_Task prompt_
Your answer must be the lines from the one holding "type=rotated; before=yellow key;" through the final line of the entries below, copied exactly, with no pictures.

==============================

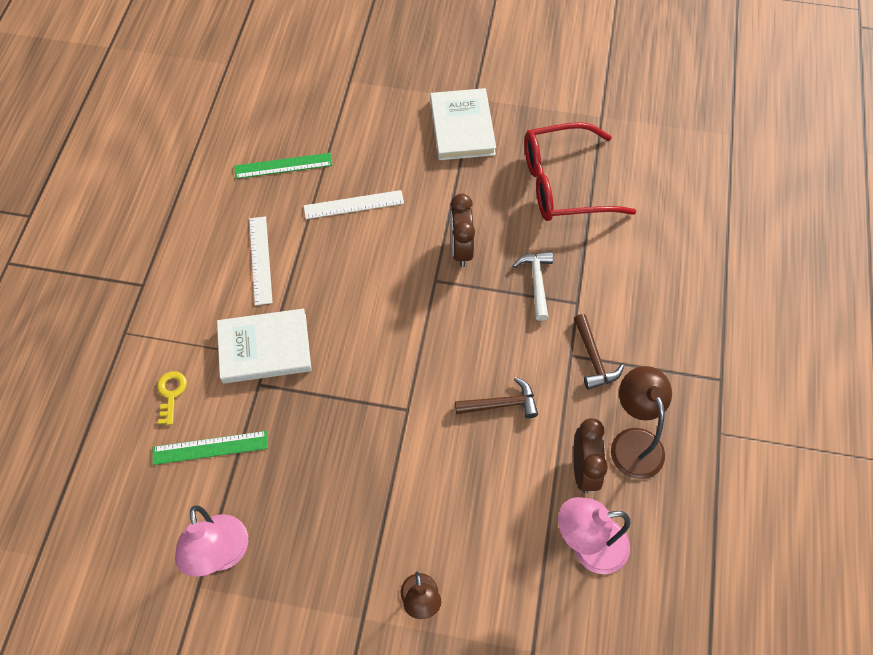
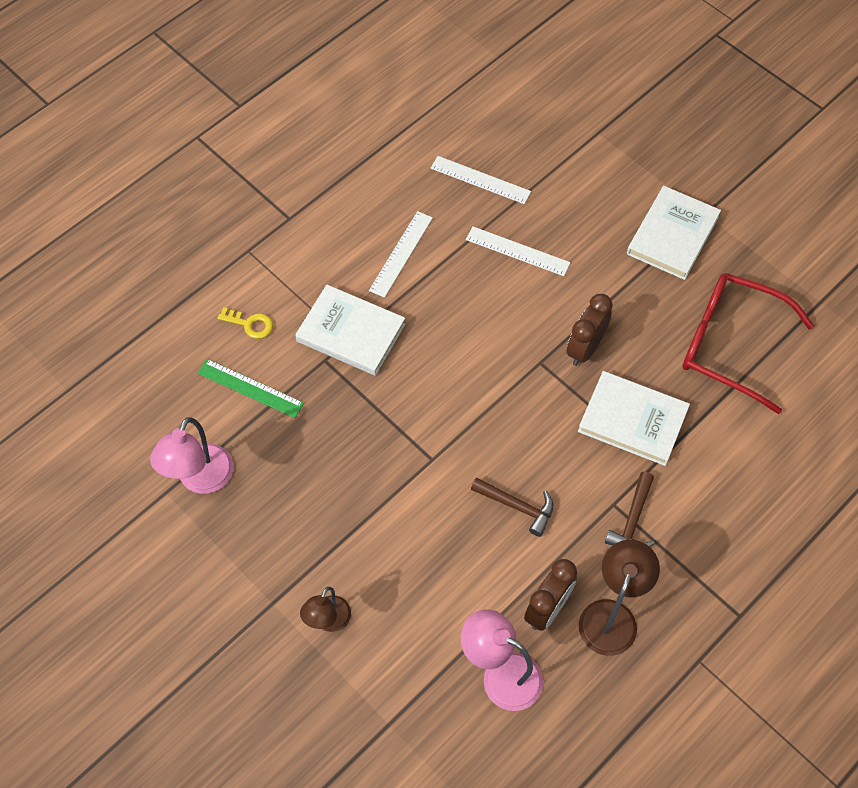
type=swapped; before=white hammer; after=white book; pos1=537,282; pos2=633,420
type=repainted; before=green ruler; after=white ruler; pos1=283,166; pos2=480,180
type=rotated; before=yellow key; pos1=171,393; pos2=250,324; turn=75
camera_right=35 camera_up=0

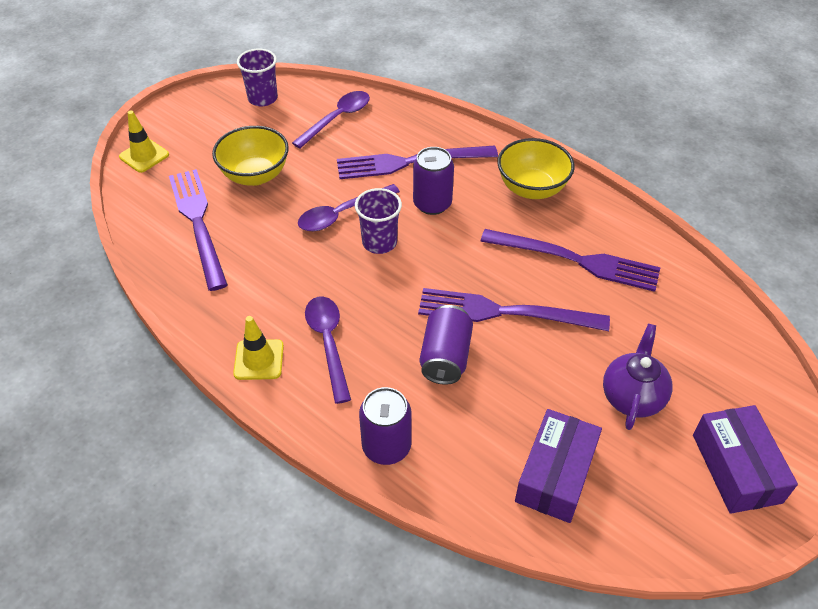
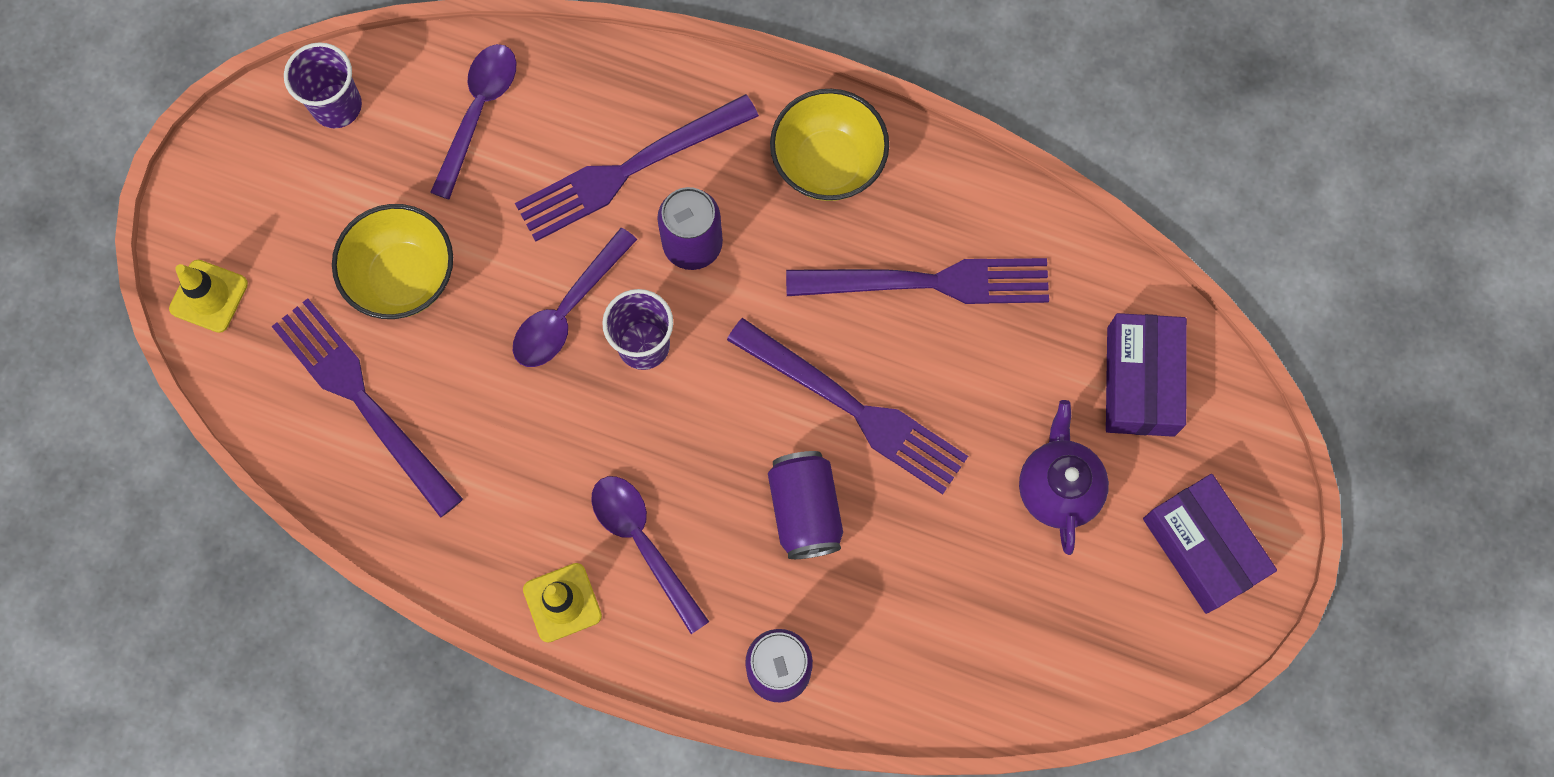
type=shifted; before=purple box; pos1=556,474; pos2=1141,381
type=rotated; before=purple fork; pos1=502,312; pos2=856,410; turn=-135
camera_right=-20 camera_up=25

==============================

_Response for this exercise_
type=rotated; before=yellow key; pos1=171,393; pos2=250,324; turn=75
camera_right=35 camera_up=0

type=shifted; before=purple box; pos1=556,474; pos2=1141,381
type=rotated; before=purple fork; pos1=502,312; pos2=856,410; turn=-135
camera_right=-20 camera_up=25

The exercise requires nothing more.